Task description ▸ Pictures stay out; every other part of the listing is output exactly.

_ _ _ _ _ _ _

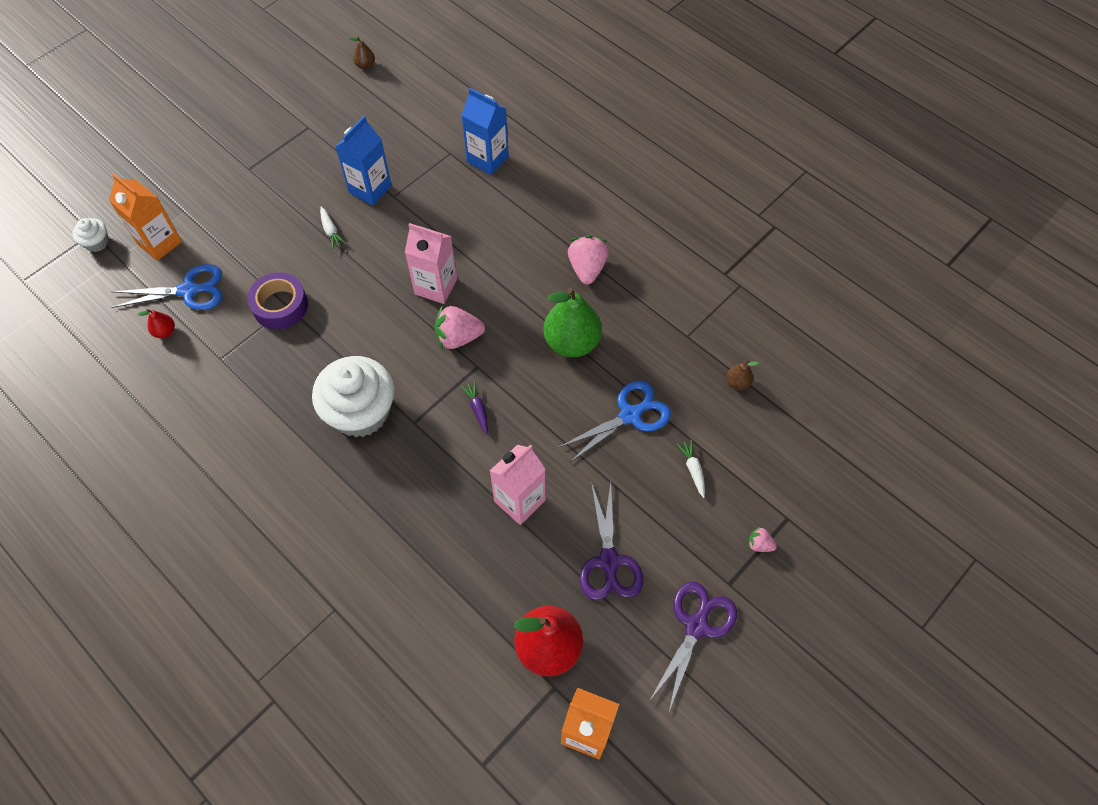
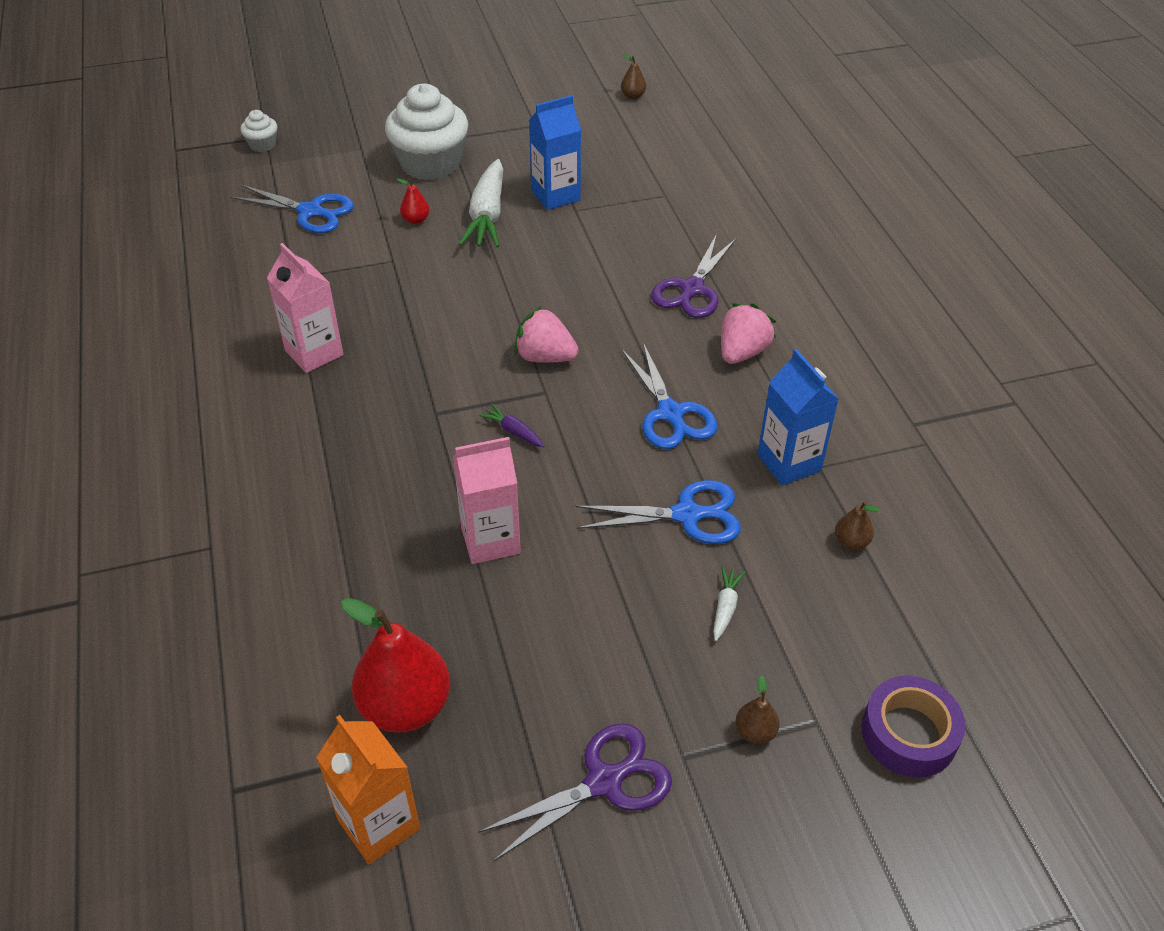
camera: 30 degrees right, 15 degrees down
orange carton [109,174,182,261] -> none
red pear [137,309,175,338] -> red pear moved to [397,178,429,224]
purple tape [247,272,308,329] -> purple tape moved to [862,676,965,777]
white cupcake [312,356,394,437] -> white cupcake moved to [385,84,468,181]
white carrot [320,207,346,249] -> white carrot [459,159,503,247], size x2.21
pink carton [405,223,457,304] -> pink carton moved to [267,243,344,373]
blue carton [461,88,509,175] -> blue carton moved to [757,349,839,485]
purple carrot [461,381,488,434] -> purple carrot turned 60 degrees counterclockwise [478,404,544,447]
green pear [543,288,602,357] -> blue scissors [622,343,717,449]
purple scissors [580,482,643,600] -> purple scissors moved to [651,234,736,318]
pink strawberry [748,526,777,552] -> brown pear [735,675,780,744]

_ _ _ _ _ _ _

Response ▸
camera: 30 degrees right, 15 degrees down
orange carton [109,174,182,261] -> none
red pear [137,309,175,338] -> red pear moved to [397,178,429,224]
purple tape [247,272,308,329] -> purple tape moved to [862,676,965,777]
white cupcake [312,356,394,437] -> white cupcake moved to [385,84,468,181]
white carrot [320,207,346,249] -> white carrot [459,159,503,247], size x2.21
pink carton [405,223,457,304] -> pink carton moved to [267,243,344,373]
blue carton [461,88,509,175] -> blue carton moved to [757,349,839,485]
purple carrot [461,381,488,434] -> purple carrot turned 60 degrees counterclockwise [478,404,544,447]
green pear [543,288,602,357] -> blue scissors [622,343,717,449]
purple scissors [580,482,643,600] -> purple scissors moved to [651,234,736,318]
pink strawberry [748,526,777,552] -> brown pear [735,675,780,744]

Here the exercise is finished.